### Aim of the task
Could you reproduce the data from its start through the line containing "unlocked [368, 834]", renaming "center" to "midpoint" and keeping everything else the same? Omit the pictures.

— Start Stored rows —

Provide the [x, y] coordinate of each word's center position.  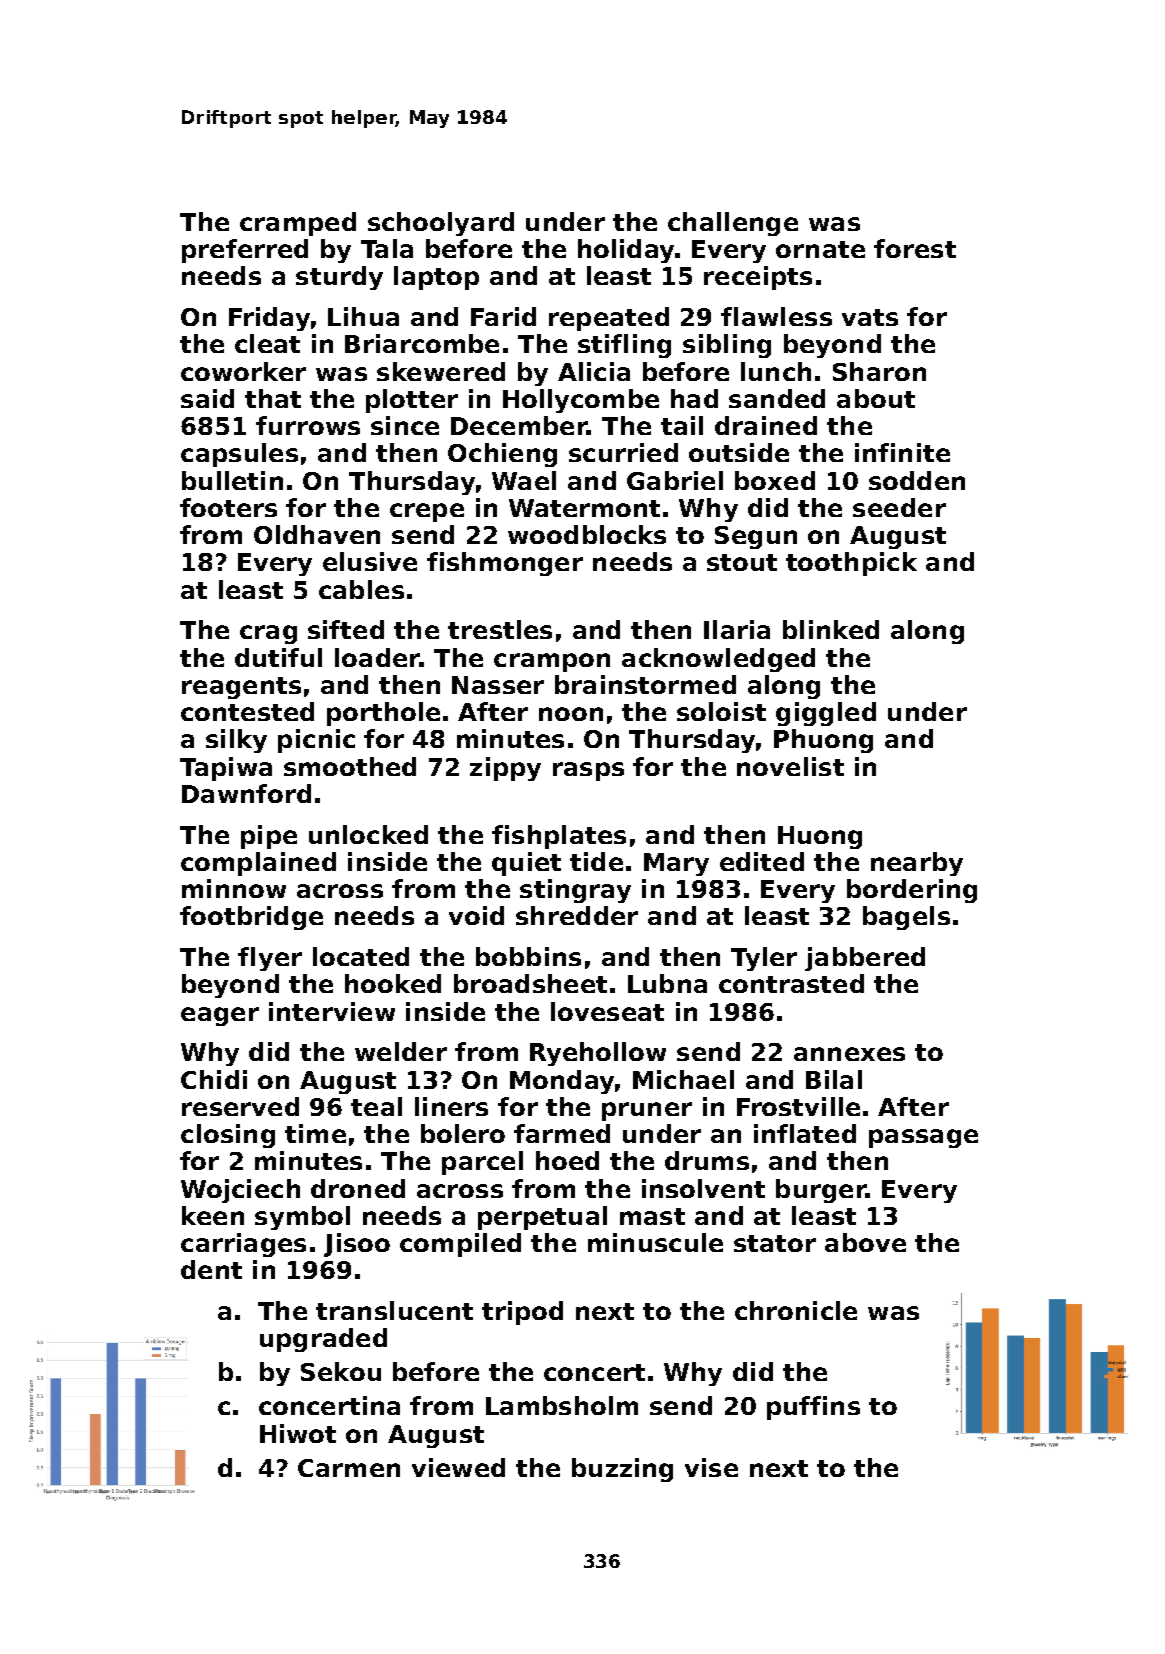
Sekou [341, 1371]
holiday [626, 251]
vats [870, 317]
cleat [267, 343]
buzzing [622, 1470]
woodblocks [587, 534]
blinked [831, 629]
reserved [240, 1106]
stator [775, 1243]
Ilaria [737, 629]
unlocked [368, 834]
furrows [308, 425]
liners [451, 1106]
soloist [721, 711]
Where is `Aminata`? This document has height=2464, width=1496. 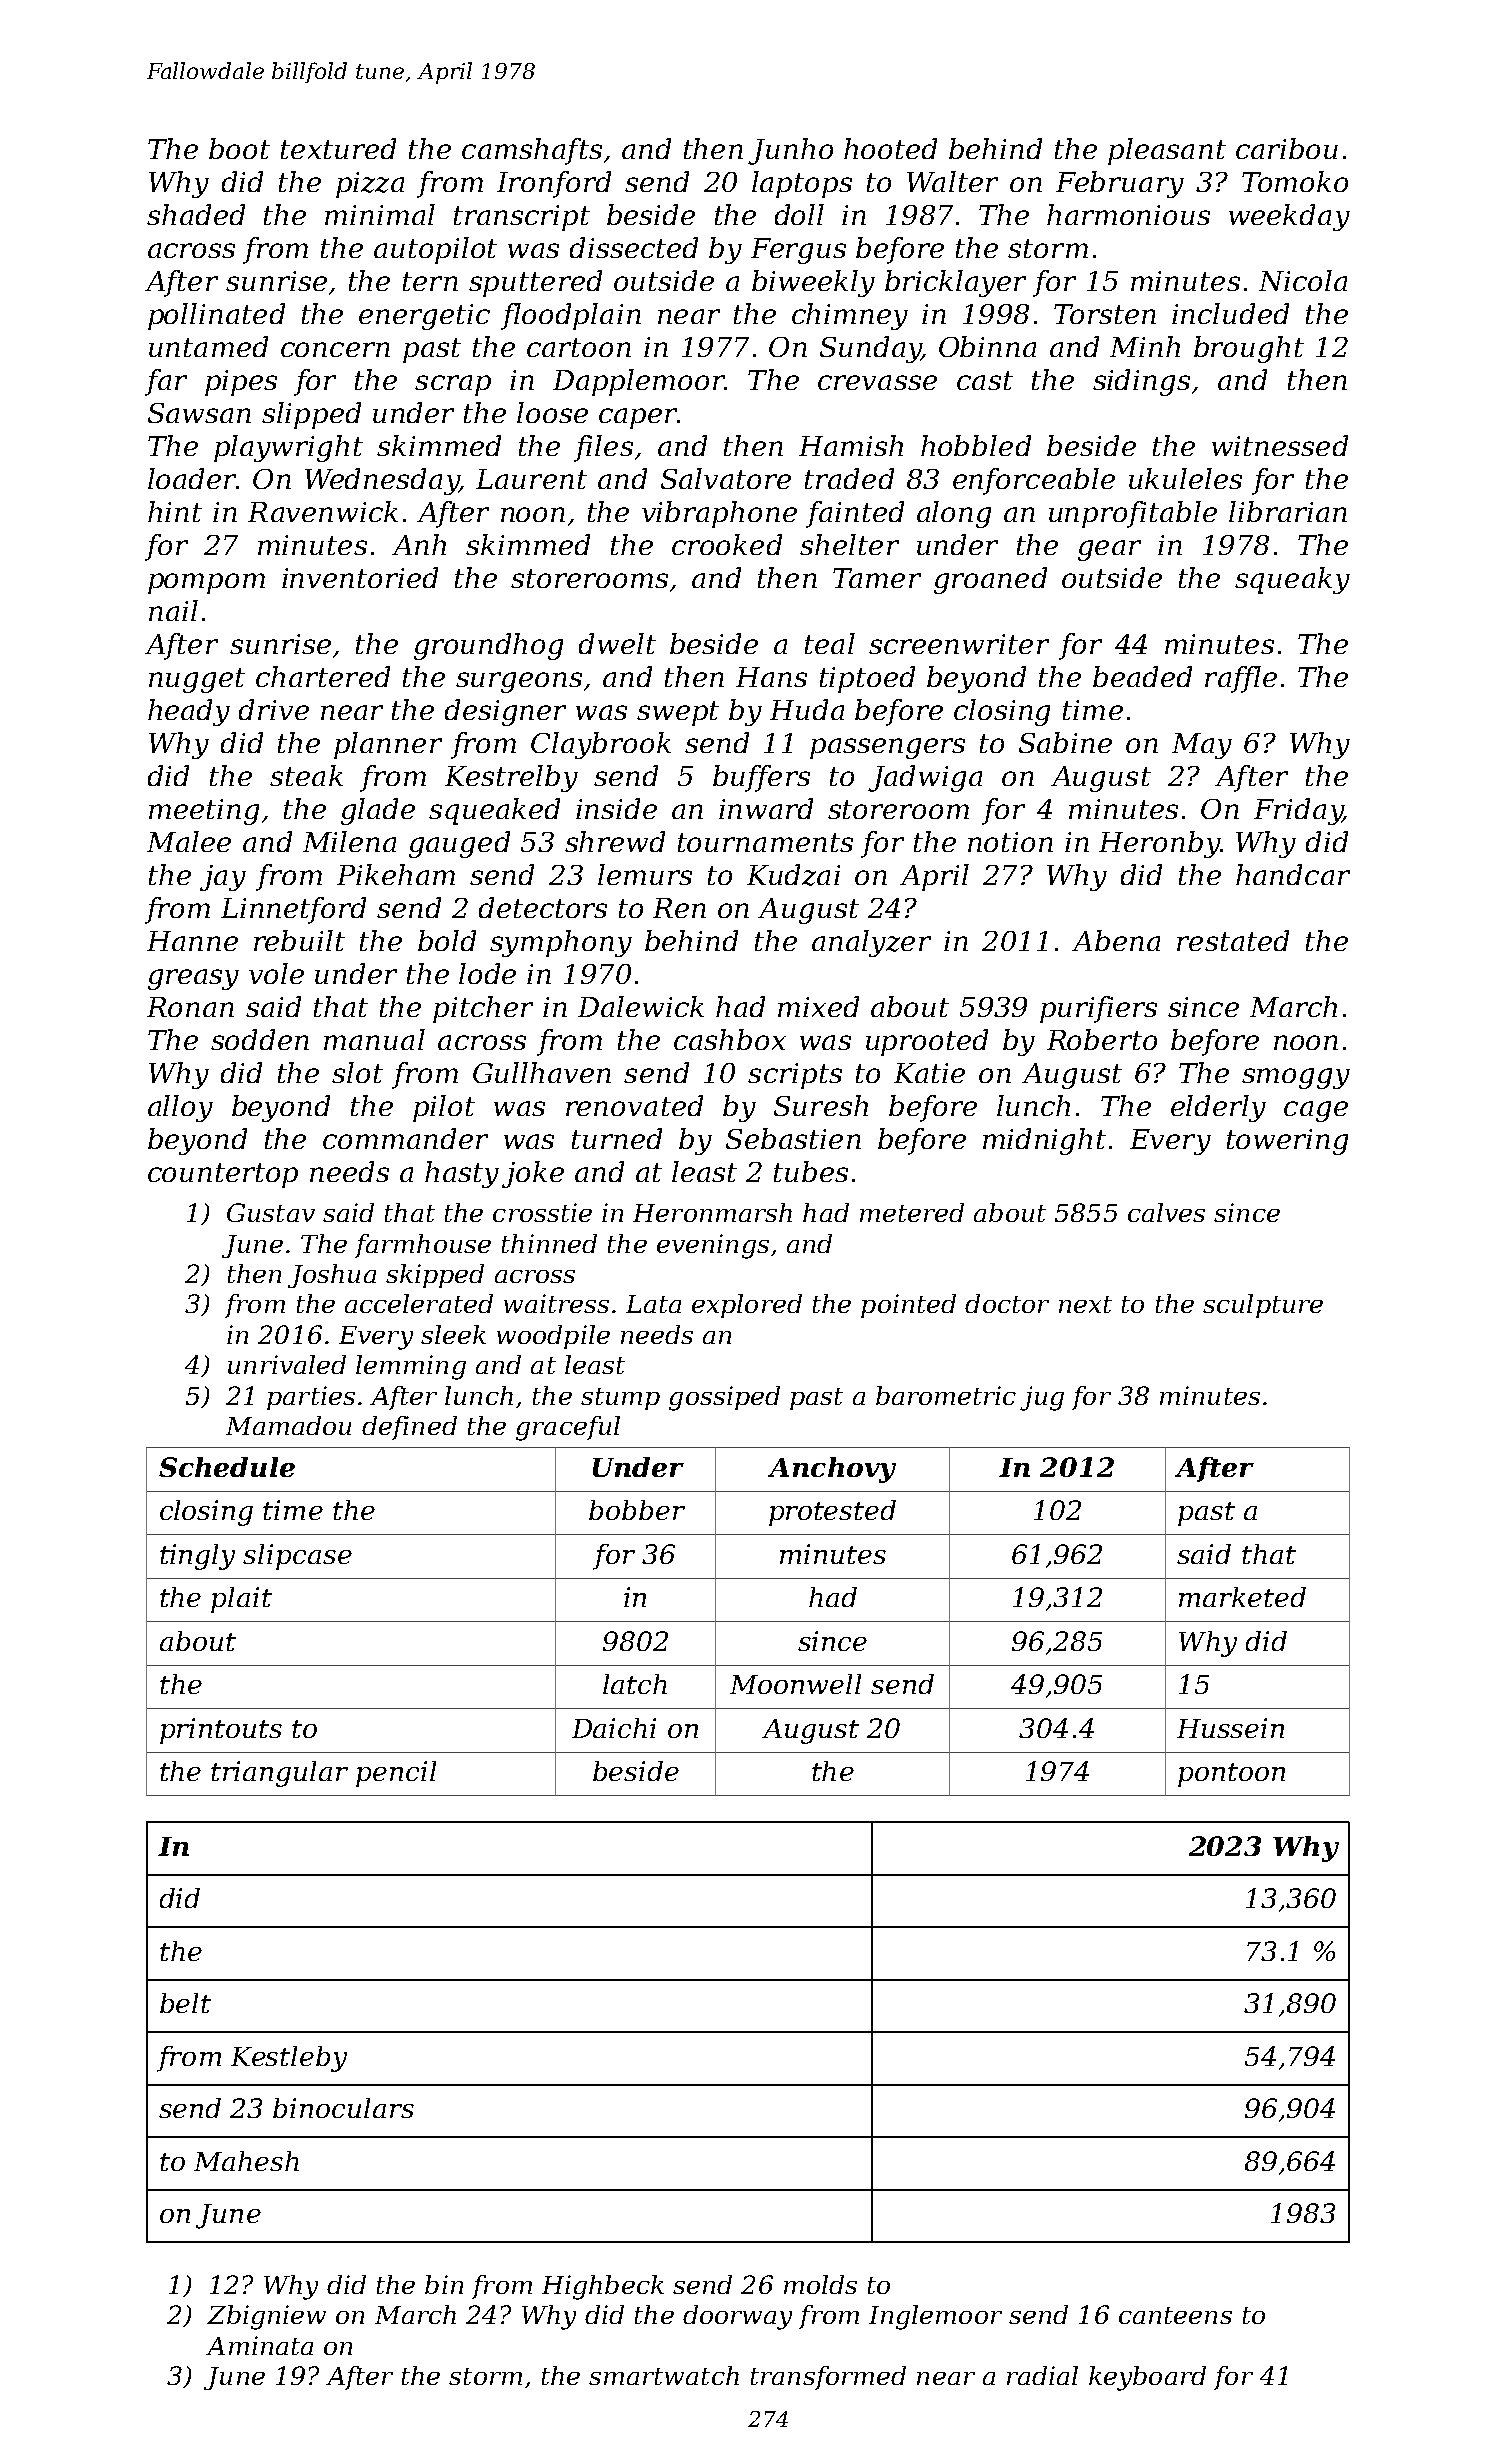
Aminata is located at coordinates (259, 2345).
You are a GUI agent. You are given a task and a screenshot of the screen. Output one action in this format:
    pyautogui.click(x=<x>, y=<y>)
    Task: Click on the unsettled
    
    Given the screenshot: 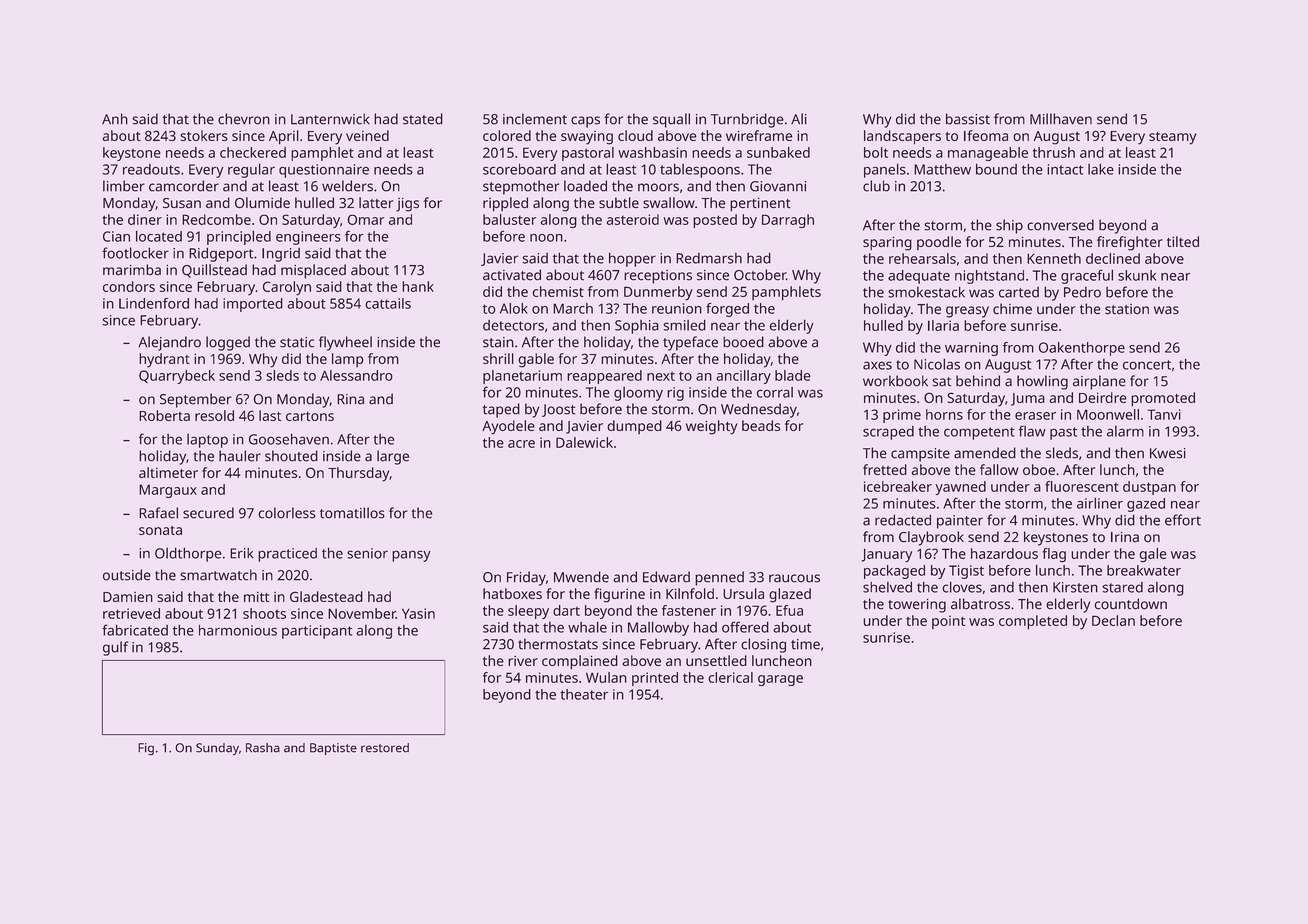 What is the action you would take?
    pyautogui.click(x=716, y=660)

— End Stored rows —

### Response to the exercise
Provide the [x, y] coordinate of each word's midpoint position.  
Sekou [341, 1371]
holiday [626, 251]
vats [870, 317]
cleat [267, 343]
buzzing [622, 1470]
woodblocks [587, 534]
blinked [831, 629]
reserved [240, 1106]
stator [775, 1243]
Ilaria [737, 629]
unlocked [368, 834]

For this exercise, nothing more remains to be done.